Dataset records =>
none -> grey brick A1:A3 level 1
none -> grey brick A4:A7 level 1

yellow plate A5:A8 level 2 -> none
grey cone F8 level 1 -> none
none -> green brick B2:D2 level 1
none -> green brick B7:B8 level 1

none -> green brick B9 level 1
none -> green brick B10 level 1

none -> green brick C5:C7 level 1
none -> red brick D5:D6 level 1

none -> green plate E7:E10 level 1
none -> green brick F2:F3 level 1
--
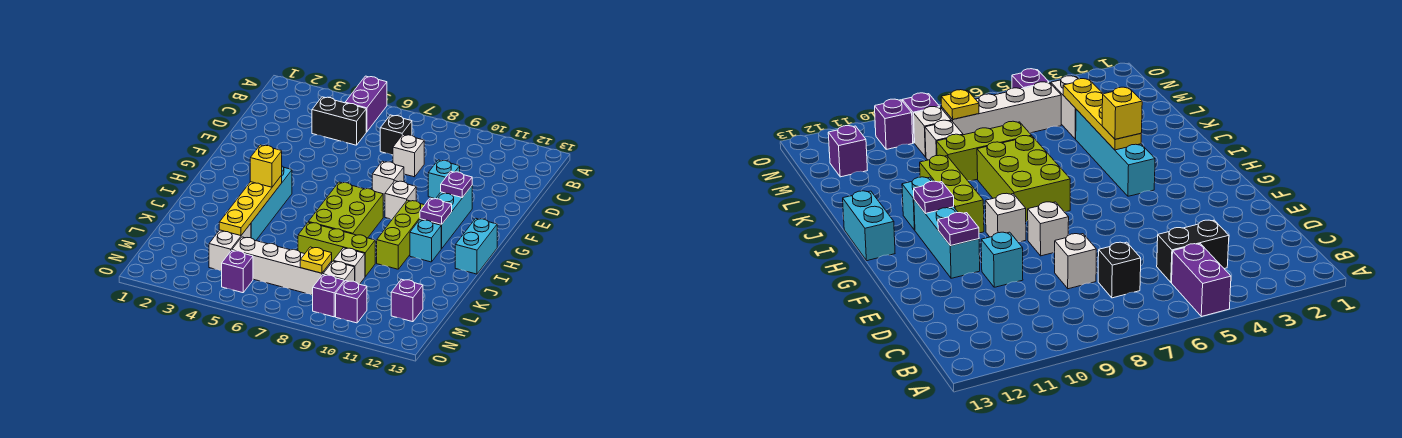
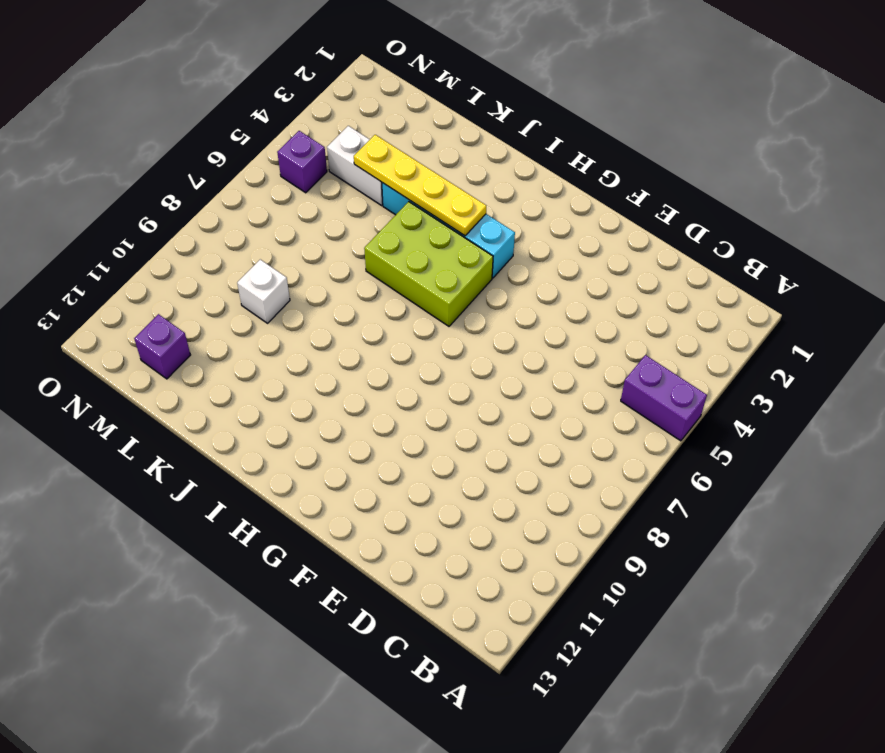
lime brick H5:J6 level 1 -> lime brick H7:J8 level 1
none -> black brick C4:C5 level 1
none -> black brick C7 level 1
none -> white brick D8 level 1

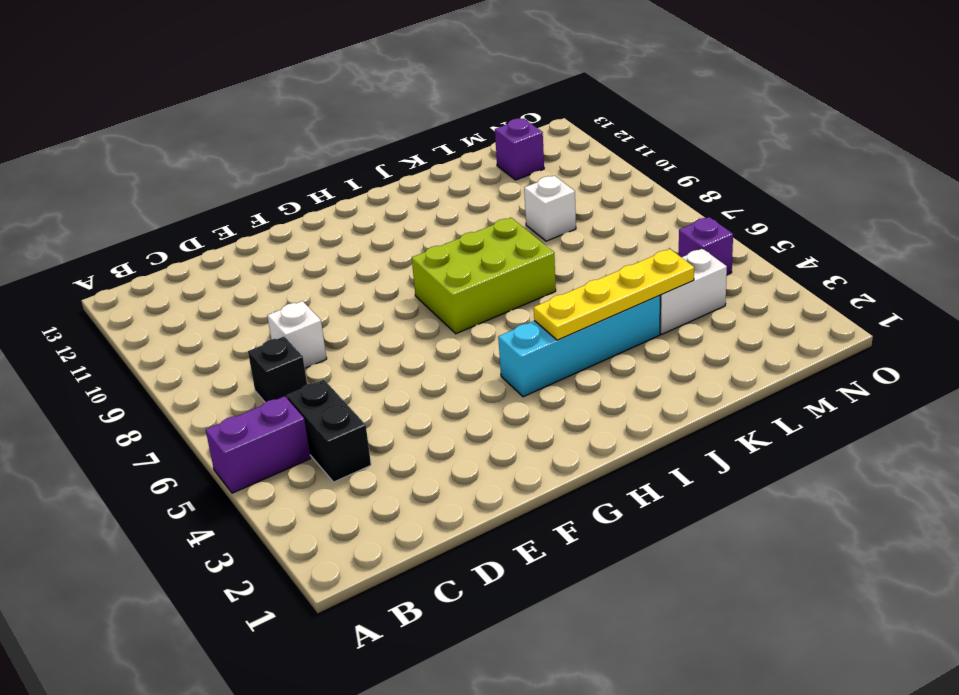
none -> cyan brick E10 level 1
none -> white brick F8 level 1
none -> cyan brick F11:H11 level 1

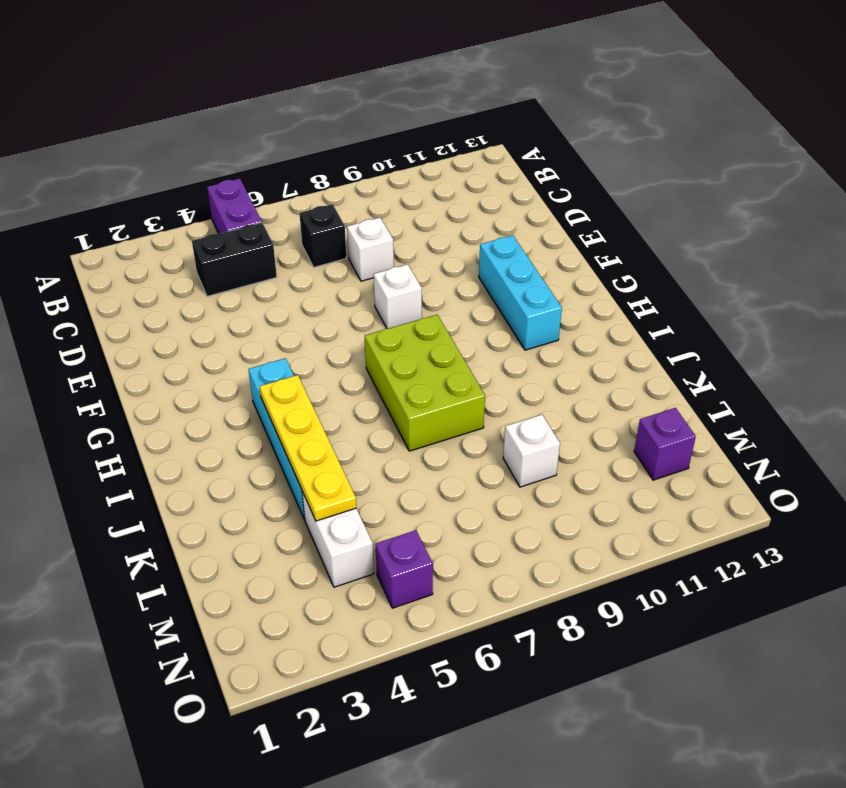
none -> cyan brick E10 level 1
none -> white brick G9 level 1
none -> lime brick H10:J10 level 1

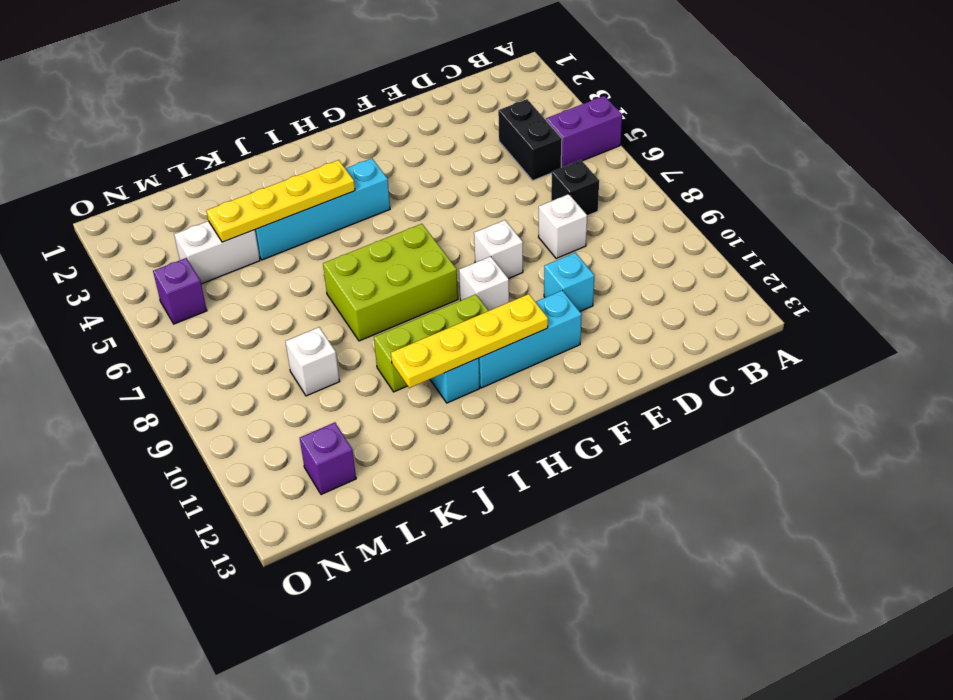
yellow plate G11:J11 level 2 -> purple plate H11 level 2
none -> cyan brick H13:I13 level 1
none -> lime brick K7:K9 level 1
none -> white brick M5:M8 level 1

Work request =>
The job here is to find each line above with the word "black" and copy it.

Expected output =>
none -> black brick C4:C5 level 1
none -> black brick C7 level 1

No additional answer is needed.